#### LISTED ENTRIES:
____________

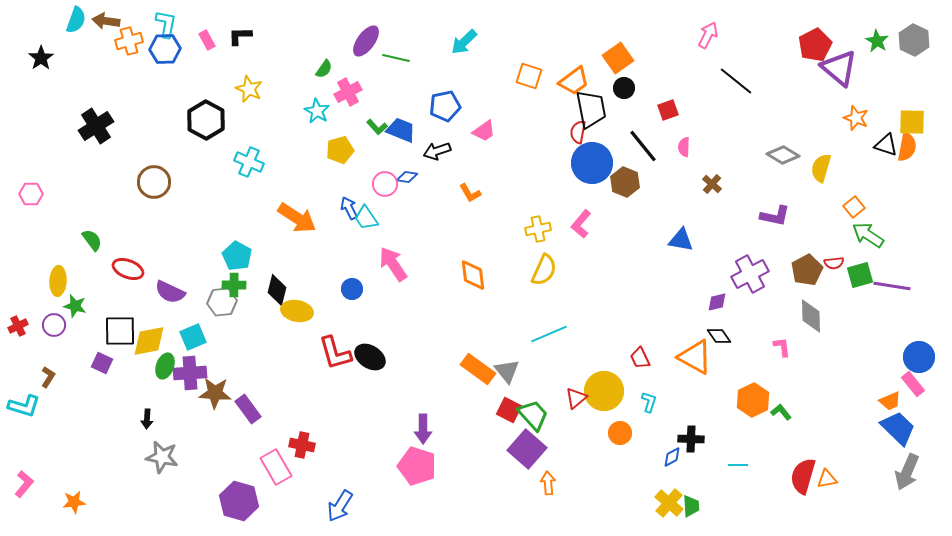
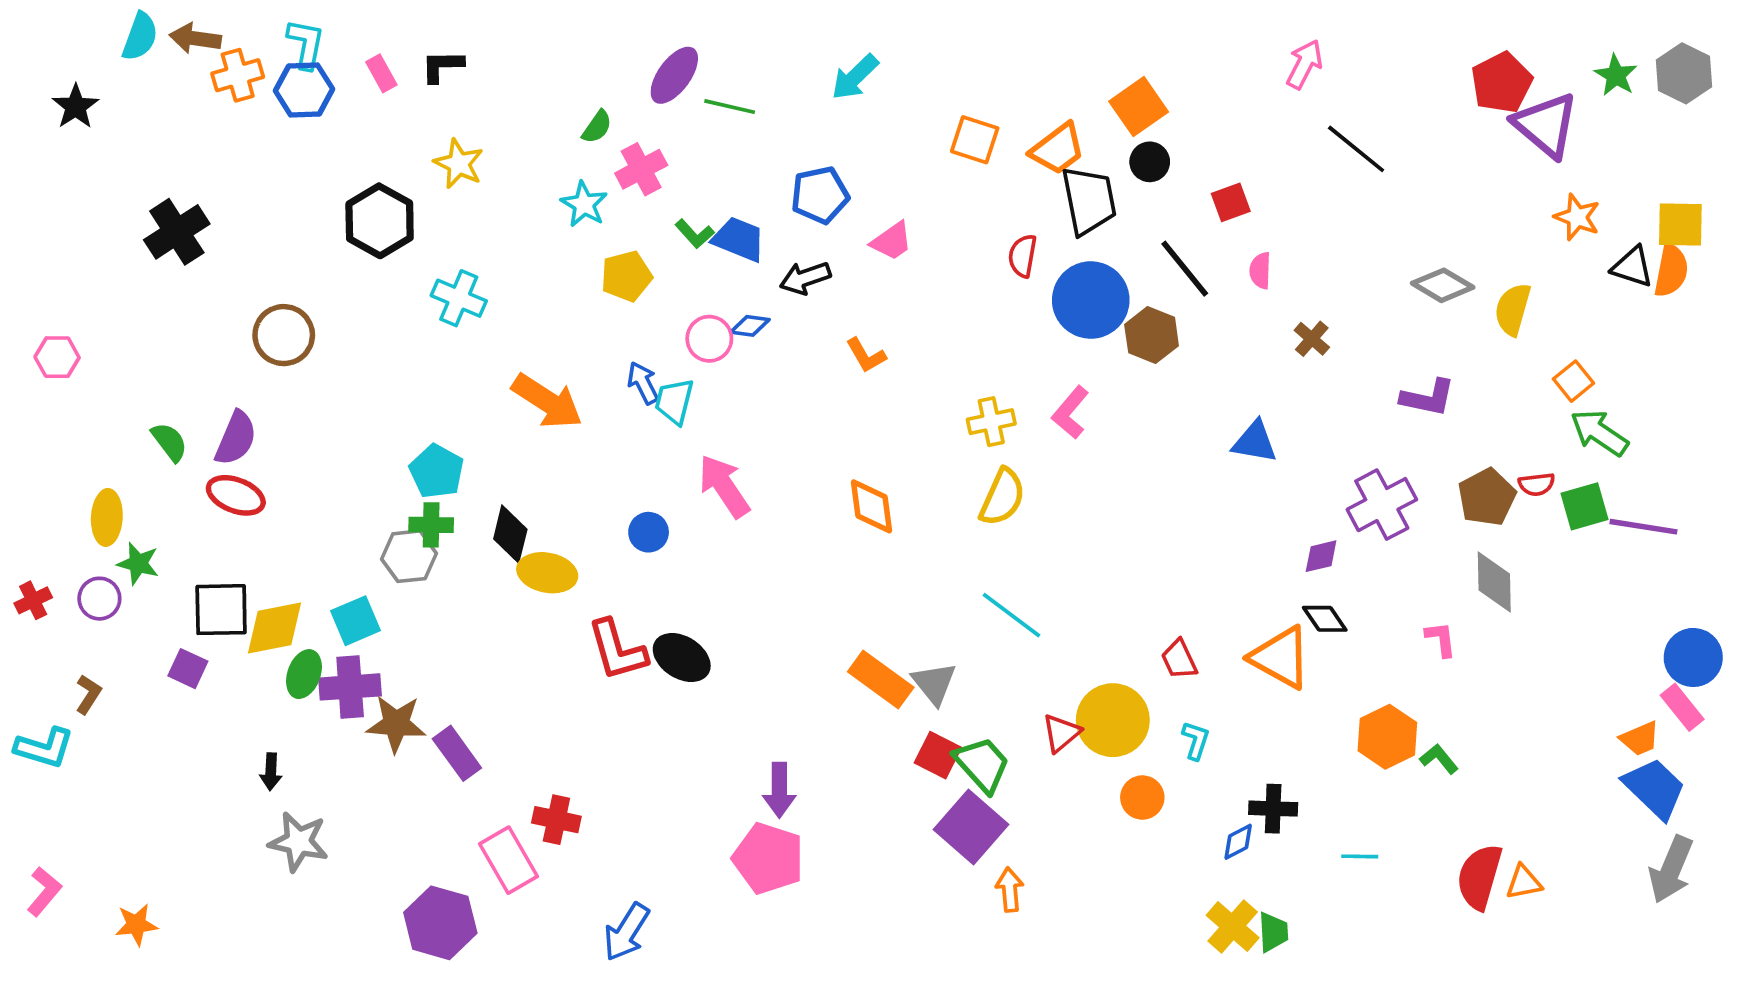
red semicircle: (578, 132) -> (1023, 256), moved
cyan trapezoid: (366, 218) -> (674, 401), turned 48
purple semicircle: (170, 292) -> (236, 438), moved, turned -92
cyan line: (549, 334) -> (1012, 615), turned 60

____________

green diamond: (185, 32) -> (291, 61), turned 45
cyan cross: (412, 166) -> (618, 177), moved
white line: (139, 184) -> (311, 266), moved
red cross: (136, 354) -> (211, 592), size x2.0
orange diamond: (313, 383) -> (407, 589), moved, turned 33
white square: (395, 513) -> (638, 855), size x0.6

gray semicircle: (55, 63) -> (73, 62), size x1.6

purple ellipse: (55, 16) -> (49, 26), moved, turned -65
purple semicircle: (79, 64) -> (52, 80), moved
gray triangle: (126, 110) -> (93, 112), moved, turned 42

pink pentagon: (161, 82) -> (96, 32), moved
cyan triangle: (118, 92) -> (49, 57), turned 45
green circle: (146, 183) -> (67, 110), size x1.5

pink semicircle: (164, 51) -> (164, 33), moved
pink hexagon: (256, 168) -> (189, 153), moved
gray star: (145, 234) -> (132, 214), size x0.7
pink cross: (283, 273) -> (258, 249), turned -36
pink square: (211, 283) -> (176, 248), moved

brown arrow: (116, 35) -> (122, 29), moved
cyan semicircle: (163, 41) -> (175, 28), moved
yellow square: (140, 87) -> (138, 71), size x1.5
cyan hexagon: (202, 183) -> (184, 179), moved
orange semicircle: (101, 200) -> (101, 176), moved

____________

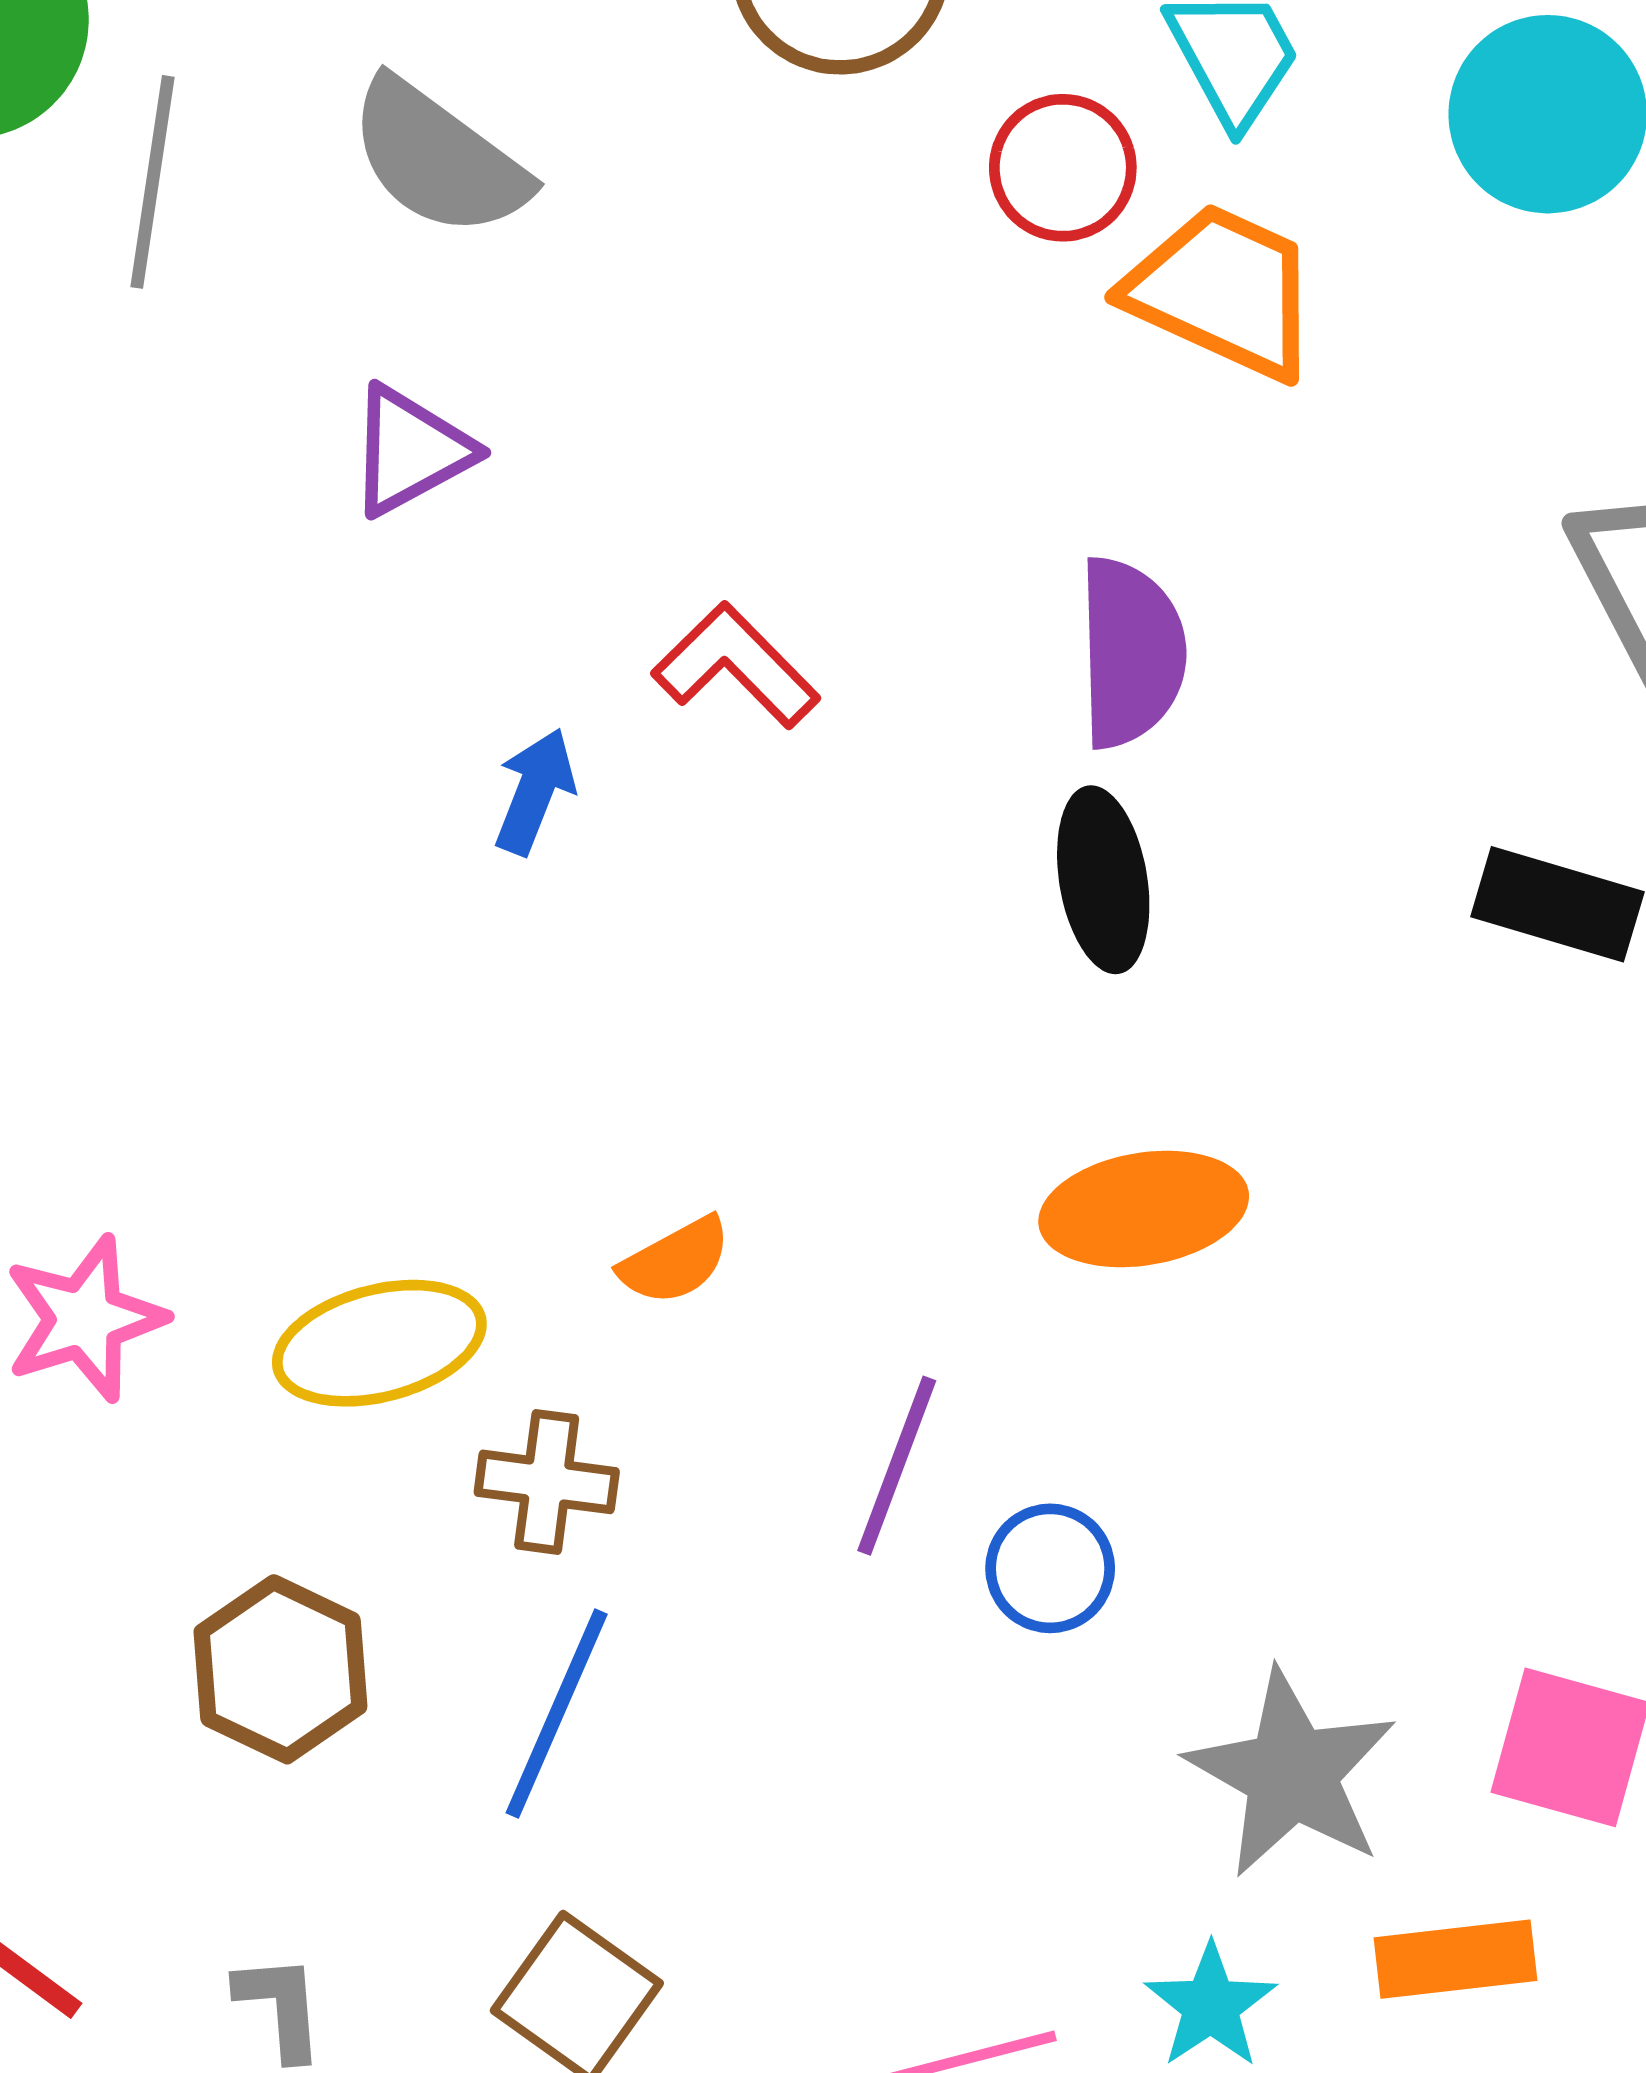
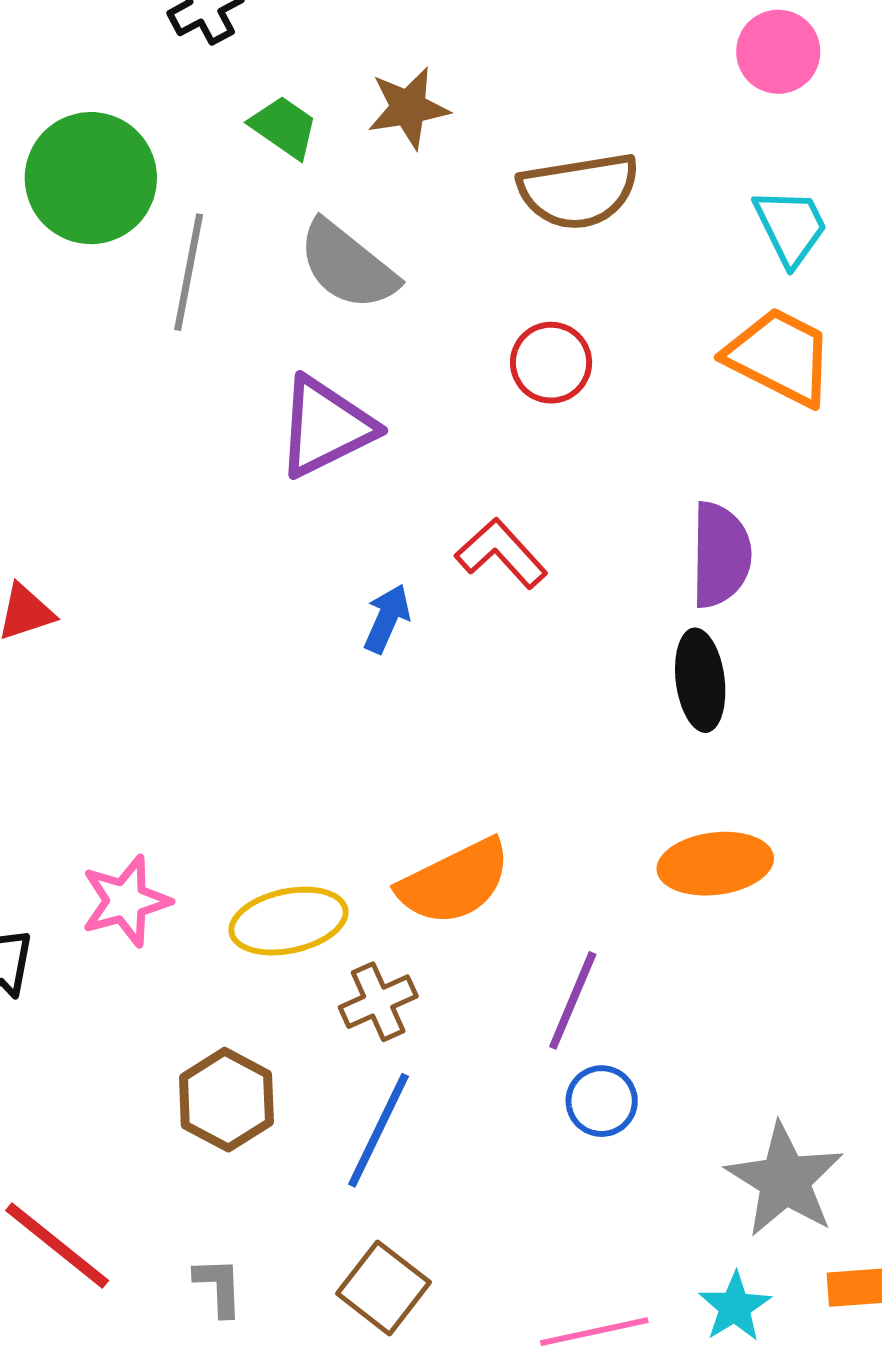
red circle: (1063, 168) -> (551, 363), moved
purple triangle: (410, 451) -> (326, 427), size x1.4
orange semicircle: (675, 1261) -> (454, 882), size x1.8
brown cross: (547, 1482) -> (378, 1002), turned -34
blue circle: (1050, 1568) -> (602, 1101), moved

____________

#### ASSIGNED TASK:
In the listing above, transcribe exactly everything from the line containing "red cross: (136, 354)" down to the line containing "gray star: (145, 234)", including both and nothing more.

#### FINISHED TASK:
red cross: (136, 354) -> (211, 592), size x2.0
orange diamond: (313, 383) -> (407, 589), moved, turned 33
white square: (395, 513) -> (638, 855), size x0.6

gray semicircle: (55, 63) -> (73, 62), size x1.6

purple ellipse: (55, 16) -> (49, 26), moved, turned -65
purple semicircle: (79, 64) -> (52, 80), moved
gray triangle: (126, 110) -> (93, 112), moved, turned 42

pink pentagon: (161, 82) -> (96, 32), moved
cyan triangle: (118, 92) -> (49, 57), turned 45
green circle: (146, 183) -> (67, 110), size x1.5

pink semicircle: (164, 51) -> (164, 33), moved
pink hexagon: (256, 168) -> (189, 153), moved
gray star: (145, 234) -> (132, 214), size x0.7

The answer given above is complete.